Supplied material: Begin
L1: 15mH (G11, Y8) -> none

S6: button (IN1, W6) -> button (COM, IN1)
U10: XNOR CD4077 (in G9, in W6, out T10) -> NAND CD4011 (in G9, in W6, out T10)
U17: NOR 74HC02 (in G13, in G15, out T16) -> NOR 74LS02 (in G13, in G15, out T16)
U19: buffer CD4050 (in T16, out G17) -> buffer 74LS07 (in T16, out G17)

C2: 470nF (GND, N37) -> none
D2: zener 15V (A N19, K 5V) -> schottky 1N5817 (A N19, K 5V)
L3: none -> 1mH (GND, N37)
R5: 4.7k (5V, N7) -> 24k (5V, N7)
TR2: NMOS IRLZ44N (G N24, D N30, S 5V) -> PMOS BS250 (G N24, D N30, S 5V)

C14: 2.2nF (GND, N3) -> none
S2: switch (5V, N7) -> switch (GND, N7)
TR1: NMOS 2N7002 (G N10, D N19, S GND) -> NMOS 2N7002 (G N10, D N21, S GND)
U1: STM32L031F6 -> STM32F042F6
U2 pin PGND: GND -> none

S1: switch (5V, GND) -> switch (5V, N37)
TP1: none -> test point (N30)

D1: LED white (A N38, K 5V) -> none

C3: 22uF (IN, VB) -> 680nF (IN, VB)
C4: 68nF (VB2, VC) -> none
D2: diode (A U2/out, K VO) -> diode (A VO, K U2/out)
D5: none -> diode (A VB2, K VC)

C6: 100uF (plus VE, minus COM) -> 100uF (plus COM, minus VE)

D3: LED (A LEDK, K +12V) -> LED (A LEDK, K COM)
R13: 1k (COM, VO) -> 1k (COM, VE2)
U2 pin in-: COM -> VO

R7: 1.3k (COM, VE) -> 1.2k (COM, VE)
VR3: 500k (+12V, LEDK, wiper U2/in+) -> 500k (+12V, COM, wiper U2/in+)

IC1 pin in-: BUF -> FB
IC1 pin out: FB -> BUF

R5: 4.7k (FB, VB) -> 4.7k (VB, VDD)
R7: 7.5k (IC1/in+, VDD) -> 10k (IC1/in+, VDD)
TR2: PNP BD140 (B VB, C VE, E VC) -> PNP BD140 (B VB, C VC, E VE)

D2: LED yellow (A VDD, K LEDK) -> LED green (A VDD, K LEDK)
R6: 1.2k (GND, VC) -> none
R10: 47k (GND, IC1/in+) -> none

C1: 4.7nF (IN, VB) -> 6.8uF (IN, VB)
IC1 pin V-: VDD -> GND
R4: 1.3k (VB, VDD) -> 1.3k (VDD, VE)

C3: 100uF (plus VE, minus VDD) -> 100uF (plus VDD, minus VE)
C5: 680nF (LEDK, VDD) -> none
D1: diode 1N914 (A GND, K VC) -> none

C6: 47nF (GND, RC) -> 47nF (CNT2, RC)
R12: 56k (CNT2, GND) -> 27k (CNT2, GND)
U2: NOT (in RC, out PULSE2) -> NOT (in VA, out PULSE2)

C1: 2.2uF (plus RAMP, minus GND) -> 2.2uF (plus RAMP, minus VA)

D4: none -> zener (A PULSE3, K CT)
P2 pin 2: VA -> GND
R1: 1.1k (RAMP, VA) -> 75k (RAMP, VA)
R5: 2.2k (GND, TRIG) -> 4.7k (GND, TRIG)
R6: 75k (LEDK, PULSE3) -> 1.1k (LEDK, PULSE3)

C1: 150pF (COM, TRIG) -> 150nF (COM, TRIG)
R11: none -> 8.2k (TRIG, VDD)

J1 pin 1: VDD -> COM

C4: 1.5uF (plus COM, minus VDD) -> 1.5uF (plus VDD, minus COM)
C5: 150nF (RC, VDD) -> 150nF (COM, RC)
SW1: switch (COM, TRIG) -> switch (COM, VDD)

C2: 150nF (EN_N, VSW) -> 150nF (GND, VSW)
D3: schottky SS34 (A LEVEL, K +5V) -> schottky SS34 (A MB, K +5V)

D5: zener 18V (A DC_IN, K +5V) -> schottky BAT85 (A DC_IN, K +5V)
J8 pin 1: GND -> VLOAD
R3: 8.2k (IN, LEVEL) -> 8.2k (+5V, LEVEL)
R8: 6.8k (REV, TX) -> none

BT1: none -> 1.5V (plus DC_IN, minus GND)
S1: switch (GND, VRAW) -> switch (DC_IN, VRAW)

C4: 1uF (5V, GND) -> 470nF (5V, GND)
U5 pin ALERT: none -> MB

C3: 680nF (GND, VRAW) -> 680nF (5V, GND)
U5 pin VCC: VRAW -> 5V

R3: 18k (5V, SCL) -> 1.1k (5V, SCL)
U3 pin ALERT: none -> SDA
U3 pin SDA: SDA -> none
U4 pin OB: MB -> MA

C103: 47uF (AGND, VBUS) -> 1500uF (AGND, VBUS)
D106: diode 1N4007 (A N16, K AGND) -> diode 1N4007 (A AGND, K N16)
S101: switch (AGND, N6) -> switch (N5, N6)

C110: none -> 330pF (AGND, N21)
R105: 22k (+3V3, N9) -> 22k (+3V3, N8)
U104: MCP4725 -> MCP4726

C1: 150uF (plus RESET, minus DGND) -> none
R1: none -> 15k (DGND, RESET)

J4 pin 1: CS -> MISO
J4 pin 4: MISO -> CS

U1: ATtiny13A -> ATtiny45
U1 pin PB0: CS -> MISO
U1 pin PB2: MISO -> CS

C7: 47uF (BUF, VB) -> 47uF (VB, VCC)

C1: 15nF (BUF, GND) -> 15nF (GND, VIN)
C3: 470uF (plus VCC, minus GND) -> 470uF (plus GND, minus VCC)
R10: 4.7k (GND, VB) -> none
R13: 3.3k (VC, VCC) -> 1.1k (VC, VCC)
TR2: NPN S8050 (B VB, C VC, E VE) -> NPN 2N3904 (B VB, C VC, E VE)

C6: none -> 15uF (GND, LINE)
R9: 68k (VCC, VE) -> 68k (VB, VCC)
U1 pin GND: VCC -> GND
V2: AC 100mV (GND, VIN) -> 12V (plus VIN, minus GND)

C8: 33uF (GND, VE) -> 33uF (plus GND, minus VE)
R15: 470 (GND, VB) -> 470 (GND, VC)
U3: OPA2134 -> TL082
Supplied material: End
Task description
Filter the entries above down to the lines that contain "diode".

Solution to this problem
D2: diode (A U2/out, K VO) -> diode (A VO, K U2/out)
D5: none -> diode (A VB2, K VC)
D1: diode 1N914 (A GND, K VC) -> none
D106: diode 1N4007 (A N16, K AGND) -> diode 1N4007 (A AGND, K N16)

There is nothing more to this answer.